** Begin EXTRACTED MATERIAL **
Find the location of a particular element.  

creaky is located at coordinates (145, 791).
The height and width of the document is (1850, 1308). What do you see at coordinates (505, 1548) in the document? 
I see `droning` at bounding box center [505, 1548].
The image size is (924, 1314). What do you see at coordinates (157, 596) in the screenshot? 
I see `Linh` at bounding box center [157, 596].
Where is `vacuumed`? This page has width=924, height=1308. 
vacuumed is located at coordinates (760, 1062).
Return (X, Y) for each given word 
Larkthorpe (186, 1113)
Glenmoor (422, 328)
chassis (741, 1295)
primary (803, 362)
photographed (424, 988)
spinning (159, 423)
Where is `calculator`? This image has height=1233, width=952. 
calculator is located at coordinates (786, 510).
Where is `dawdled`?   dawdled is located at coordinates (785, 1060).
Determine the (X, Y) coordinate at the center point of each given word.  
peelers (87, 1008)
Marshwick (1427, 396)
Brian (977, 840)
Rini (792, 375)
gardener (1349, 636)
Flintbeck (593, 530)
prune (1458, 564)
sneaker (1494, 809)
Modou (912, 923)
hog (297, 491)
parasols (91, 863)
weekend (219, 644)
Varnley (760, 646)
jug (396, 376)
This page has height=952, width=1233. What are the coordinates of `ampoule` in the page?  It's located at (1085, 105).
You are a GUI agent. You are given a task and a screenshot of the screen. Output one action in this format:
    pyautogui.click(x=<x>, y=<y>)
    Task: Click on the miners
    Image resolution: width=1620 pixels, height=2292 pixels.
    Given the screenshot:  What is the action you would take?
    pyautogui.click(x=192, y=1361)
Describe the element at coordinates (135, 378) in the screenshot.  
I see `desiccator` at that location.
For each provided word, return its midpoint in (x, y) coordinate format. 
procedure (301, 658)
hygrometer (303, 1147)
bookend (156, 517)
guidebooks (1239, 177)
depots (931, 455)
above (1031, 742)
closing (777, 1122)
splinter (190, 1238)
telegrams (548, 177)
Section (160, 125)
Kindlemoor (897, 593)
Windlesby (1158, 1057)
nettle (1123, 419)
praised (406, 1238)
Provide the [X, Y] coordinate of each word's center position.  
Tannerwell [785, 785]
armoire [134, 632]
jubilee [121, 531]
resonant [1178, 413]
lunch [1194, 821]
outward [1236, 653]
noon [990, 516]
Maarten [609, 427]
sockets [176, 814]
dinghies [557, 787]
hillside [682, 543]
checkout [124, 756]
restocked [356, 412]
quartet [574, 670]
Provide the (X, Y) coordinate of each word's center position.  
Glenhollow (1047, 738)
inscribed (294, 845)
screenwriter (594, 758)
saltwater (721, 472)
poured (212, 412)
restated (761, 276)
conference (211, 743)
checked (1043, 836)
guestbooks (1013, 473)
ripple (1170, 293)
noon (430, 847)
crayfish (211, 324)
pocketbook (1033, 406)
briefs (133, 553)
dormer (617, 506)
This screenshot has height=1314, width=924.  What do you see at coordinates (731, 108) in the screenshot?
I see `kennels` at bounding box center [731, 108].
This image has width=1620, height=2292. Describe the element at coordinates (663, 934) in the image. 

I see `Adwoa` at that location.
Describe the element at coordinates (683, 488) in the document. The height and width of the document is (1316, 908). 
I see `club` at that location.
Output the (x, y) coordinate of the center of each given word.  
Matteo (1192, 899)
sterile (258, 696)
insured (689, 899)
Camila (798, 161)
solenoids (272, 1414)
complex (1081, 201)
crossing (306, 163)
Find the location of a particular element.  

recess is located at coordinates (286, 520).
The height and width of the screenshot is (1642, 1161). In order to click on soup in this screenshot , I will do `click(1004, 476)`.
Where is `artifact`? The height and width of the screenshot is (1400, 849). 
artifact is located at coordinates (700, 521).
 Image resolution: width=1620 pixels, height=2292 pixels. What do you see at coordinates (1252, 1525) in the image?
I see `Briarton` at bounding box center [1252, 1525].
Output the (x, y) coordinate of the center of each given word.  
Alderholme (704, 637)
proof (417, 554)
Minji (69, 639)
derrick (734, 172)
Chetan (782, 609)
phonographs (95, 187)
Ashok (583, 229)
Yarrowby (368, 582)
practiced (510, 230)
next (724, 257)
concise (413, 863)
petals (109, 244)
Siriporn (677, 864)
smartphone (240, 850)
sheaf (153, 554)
** End EXTRACTED MATERIAL **
## [WHAT THE EXERCISE ASKS]
Copy out the material again word for word, from the line with "Describe the element at coordinates (135, 378)" up to and including the line with "sterile (258, 696)".

## [REPLY]
Describe the element at coordinates (135, 378) in the screenshot.  
I see `desiccator` at that location.
For each provided word, return its midpoint in (x, y) coordinate format. 
procedure (301, 658)
hygrometer (303, 1147)
bookend (156, 517)
guidebooks (1239, 177)
depots (931, 455)
above (1031, 742)
closing (777, 1122)
splinter (190, 1238)
telegrams (548, 177)
Section (160, 125)
Kindlemoor (897, 593)
Windlesby (1158, 1057)
nettle (1123, 419)
praised (406, 1238)
Provide the [X, Y] coordinate of each word's center position.  
Tannerwell [785, 785]
armoire [134, 632]
jubilee [121, 531]
resonant [1178, 413]
lunch [1194, 821]
outward [1236, 653]
noon [990, 516]
Maarten [609, 427]
sockets [176, 814]
dinghies [557, 787]
hillside [682, 543]
checkout [124, 756]
restocked [356, 412]
quartet [574, 670]
Provide the (X, Y) coordinate of each word's center position.  
Glenhollow (1047, 738)
inscribed (294, 845)
screenwriter (594, 758)
saltwater (721, 472)
poured (212, 412)
restated (761, 276)
conference (211, 743)
checked (1043, 836)
guestbooks (1013, 473)
ripple (1170, 293)
noon (430, 847)
crayfish (211, 324)
pocketbook (1033, 406)
briefs (133, 553)
dormer (617, 506)
This screenshot has height=1314, width=924.  What do you see at coordinates (731, 108) in the screenshot?
I see `kennels` at bounding box center [731, 108].
This image has width=1620, height=2292. Describe the element at coordinates (663, 934) in the image. 

I see `Adwoa` at that location.
Describe the element at coordinates (683, 488) in the document. The height and width of the document is (1316, 908). 
I see `club` at that location.
Output the (x, y) coordinate of the center of each given word.  
Matteo (1192, 899)
sterile (258, 696)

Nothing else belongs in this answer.